◆ Records for the exercise ◆
§ §

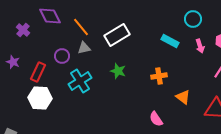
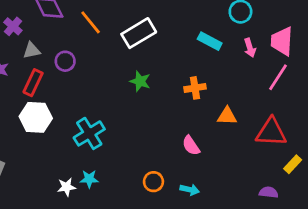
gray triangle: (84, 48) -> (32, 50), moved
cyan cross: (80, 81) -> (89, 133), moved
orange triangle: (183, 97) -> (227, 116), turned -35

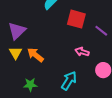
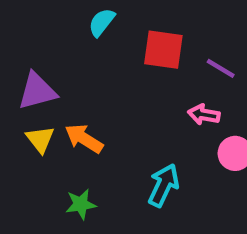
purple triangle: (17, 31) -> (37, 91), turned 36
pink arrow: (82, 52) -> (204, 115), moved

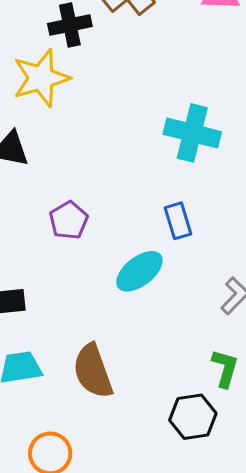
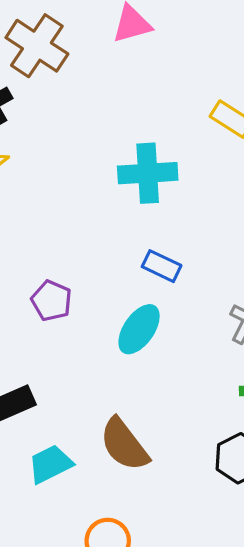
blue rectangle: (178, 221) -> (162, 266), turned -30

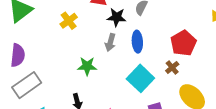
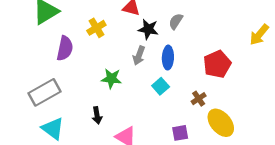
purple semicircle: (18, 55) -> (65, 48), moved
brown cross: (172, 67) -> (199, 99), moved
cyan square: (140, 78) -> (161, 86), moved, size x0.6

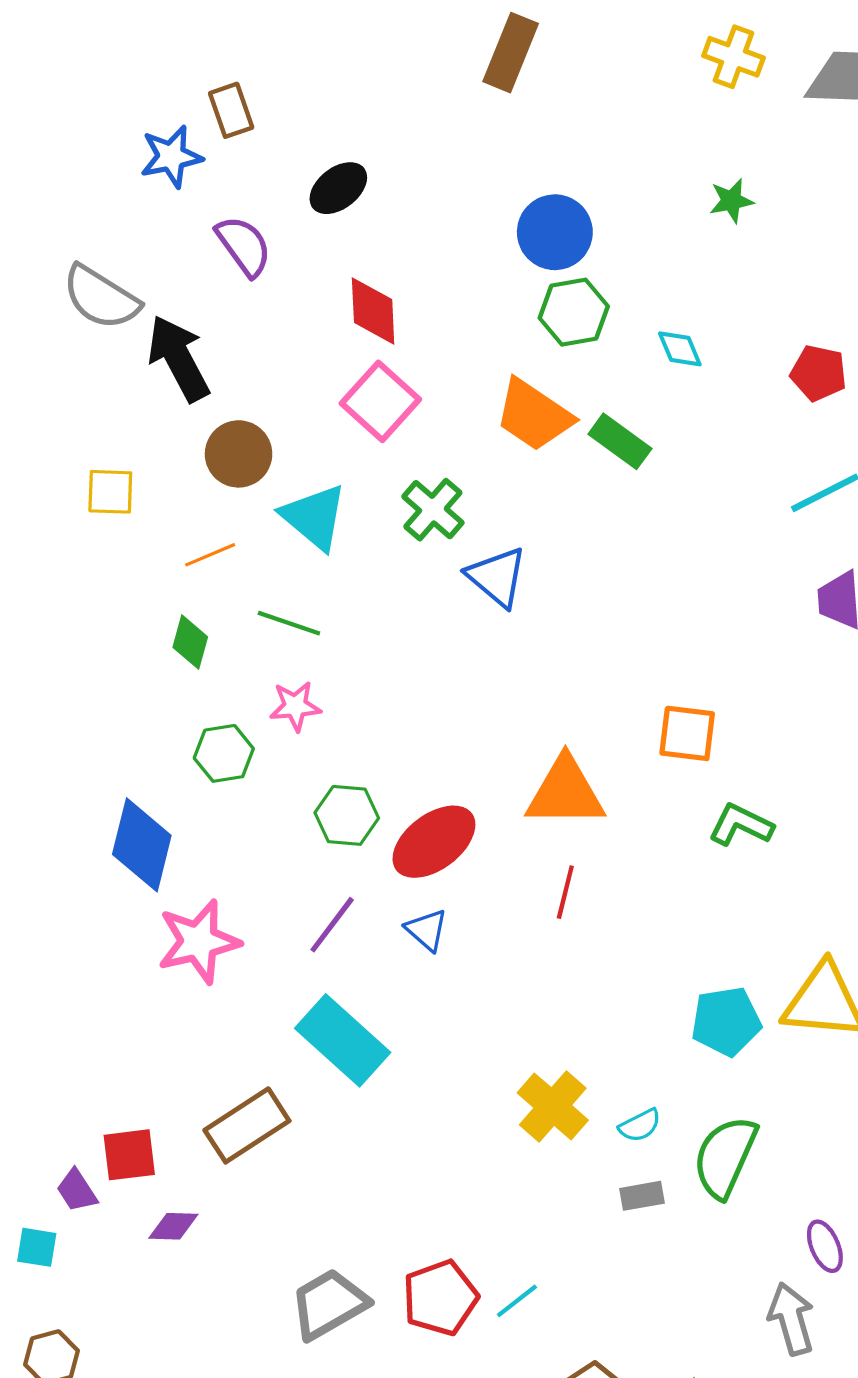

§ §

◆ Work request ◆
Return every line in the records that includes the string "turned".

◆ Exercise output ◆
orange triangle: (183, 97) -> (227, 116), turned -35
purple triangle: (17, 31) -> (37, 91), turned 36
blue rectangle: (178, 221) -> (162, 266), turned -30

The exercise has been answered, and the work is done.